Exercise aim ▸
Reproduce only this part of the listing: the line with "(116, 498) = (100, 215): blue", plus every line after it through the last.

The data ▸
⟨
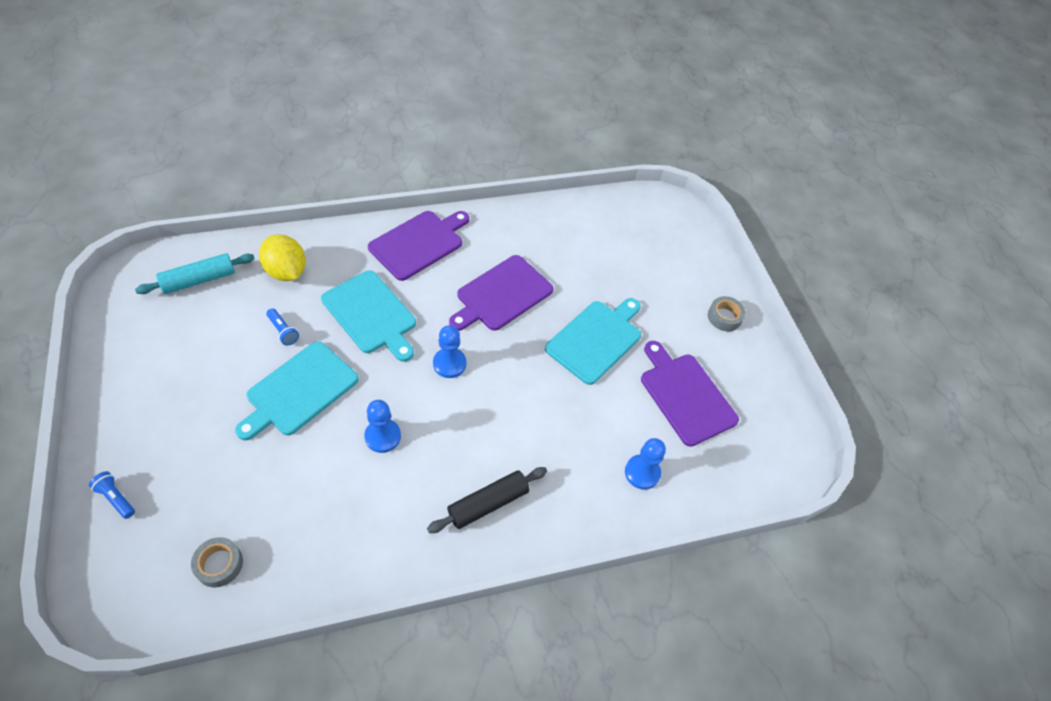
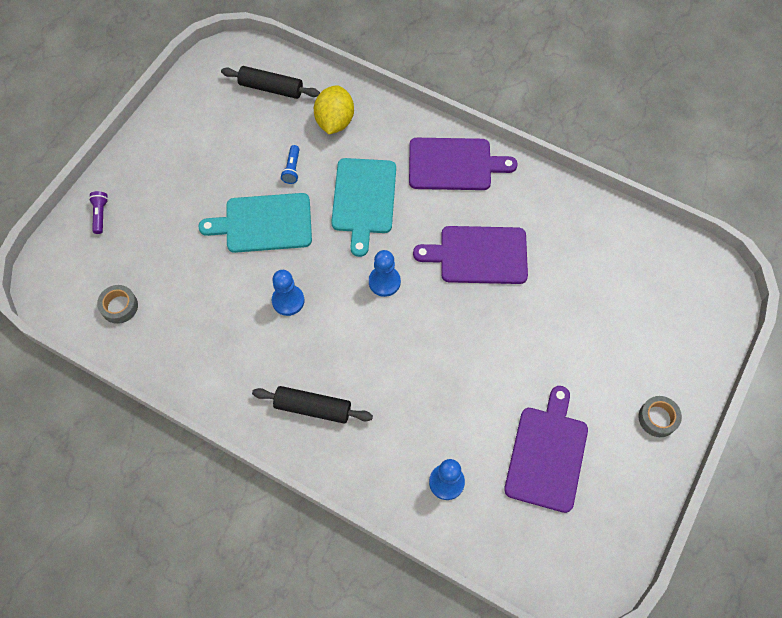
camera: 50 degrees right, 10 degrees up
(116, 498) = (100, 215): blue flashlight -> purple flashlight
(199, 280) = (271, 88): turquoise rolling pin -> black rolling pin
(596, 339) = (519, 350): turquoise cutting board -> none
⟩
Written response ▸
(116, 498) = (100, 215): blue flashlight -> purple flashlight
(199, 280) = (271, 88): turquoise rolling pin -> black rolling pin
(596, 339) = (519, 350): turquoise cutting board -> none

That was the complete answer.